Object change descriptions:
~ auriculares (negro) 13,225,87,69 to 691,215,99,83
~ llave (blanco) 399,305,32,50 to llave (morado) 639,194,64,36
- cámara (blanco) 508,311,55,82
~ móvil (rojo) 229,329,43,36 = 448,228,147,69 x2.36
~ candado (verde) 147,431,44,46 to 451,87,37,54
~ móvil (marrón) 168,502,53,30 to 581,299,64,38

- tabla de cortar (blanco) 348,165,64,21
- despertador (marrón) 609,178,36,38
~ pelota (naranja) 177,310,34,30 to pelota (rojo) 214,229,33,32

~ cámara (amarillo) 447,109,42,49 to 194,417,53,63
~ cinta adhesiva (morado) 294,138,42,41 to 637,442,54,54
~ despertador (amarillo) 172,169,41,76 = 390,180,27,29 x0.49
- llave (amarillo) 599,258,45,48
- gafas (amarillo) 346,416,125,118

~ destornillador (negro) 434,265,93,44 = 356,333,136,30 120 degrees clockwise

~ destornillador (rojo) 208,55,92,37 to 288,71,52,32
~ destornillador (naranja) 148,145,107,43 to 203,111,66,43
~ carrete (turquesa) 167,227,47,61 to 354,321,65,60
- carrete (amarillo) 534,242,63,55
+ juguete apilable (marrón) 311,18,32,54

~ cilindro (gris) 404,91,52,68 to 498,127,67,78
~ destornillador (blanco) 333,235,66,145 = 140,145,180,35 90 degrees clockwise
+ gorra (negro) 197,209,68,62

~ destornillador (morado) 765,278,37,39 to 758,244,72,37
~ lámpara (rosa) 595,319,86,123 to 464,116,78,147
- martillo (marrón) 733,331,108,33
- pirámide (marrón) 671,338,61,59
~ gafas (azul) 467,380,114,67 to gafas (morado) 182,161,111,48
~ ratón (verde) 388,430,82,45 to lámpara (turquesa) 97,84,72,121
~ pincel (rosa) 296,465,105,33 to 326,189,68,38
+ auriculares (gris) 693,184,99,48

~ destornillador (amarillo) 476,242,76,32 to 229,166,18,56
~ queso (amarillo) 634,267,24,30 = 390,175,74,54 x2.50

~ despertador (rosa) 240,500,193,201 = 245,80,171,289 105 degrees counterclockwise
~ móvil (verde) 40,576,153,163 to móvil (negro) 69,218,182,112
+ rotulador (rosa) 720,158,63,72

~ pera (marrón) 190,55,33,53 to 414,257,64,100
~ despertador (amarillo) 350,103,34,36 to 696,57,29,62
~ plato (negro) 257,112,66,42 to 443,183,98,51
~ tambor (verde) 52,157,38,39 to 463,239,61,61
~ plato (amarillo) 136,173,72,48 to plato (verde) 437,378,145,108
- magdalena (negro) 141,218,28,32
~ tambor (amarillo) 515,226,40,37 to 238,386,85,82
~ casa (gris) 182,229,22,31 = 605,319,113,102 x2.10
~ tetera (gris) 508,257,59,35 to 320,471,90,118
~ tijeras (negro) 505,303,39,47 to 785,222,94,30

* [Task to carry out]:
Reproduce each record above exactly, keeping every word as it stands.

* [Task answer]:
~ auriculares (negro) 13,225,87,69 to 691,215,99,83
~ llave (blanco) 399,305,32,50 to llave (morado) 639,194,64,36
- cámara (blanco) 508,311,55,82
~ móvil (rojo) 229,329,43,36 = 448,228,147,69 x2.36
~ candado (verde) 147,431,44,46 to 451,87,37,54
~ móvil (marrón) 168,502,53,30 to 581,299,64,38

- tabla de cortar (blanco) 348,165,64,21
- despertador (marrón) 609,178,36,38
~ pelota (naranja) 177,310,34,30 to pelota (rojo) 214,229,33,32

~ cámara (amarillo) 447,109,42,49 to 194,417,53,63
~ cinta adhesiva (morado) 294,138,42,41 to 637,442,54,54
~ despertador (amarillo) 172,169,41,76 = 390,180,27,29 x0.49
- llave (amarillo) 599,258,45,48
- gafas (amarillo) 346,416,125,118

~ destornillador (negro) 434,265,93,44 = 356,333,136,30 120 degrees clockwise

~ destornillador (rojo) 208,55,92,37 to 288,71,52,32
~ destornillador (naranja) 148,145,107,43 to 203,111,66,43
~ carrete (turquesa) 167,227,47,61 to 354,321,65,60
- carrete (amarillo) 534,242,63,55
+ juguete apilable (marrón) 311,18,32,54

~ cilindro (gris) 404,91,52,68 to 498,127,67,78
~ destornillador (blanco) 333,235,66,145 = 140,145,180,35 90 degrees clockwise
+ gorra (negro) 197,209,68,62

~ destornillador (morado) 765,278,37,39 to 758,244,72,37
~ lámpara (rosa) 595,319,86,123 to 464,116,78,147
- martillo (marrón) 733,331,108,33
- pirámide (marrón) 671,338,61,59
~ gafas (azul) 467,380,114,67 to gafas (morado) 182,161,111,48
~ ratón (verde) 388,430,82,45 to lámpara (turquesa) 97,84,72,121
~ pincel (rosa) 296,465,105,33 to 326,189,68,38
+ auriculares (gris) 693,184,99,48

~ destornillador (amarillo) 476,242,76,32 to 229,166,18,56
~ queso (amarillo) 634,267,24,30 = 390,175,74,54 x2.50

~ despertador (rosa) 240,500,193,201 = 245,80,171,289 105 degrees counterclockwise
~ móvil (verde) 40,576,153,163 to móvil (negro) 69,218,182,112
+ rotulador (rosa) 720,158,63,72

~ pera (marrón) 190,55,33,53 to 414,257,64,100
~ despertador (amarillo) 350,103,34,36 to 696,57,29,62
~ plato (negro) 257,112,66,42 to 443,183,98,51
~ tambor (verde) 52,157,38,39 to 463,239,61,61
~ plato (amarillo) 136,173,72,48 to plato (verde) 437,378,145,108
- magdalena (negro) 141,218,28,32
~ tambor (amarillo) 515,226,40,37 to 238,386,85,82
~ casa (gris) 182,229,22,31 = 605,319,113,102 x2.10
~ tetera (gris) 508,257,59,35 to 320,471,90,118
~ tijeras (negro) 505,303,39,47 to 785,222,94,30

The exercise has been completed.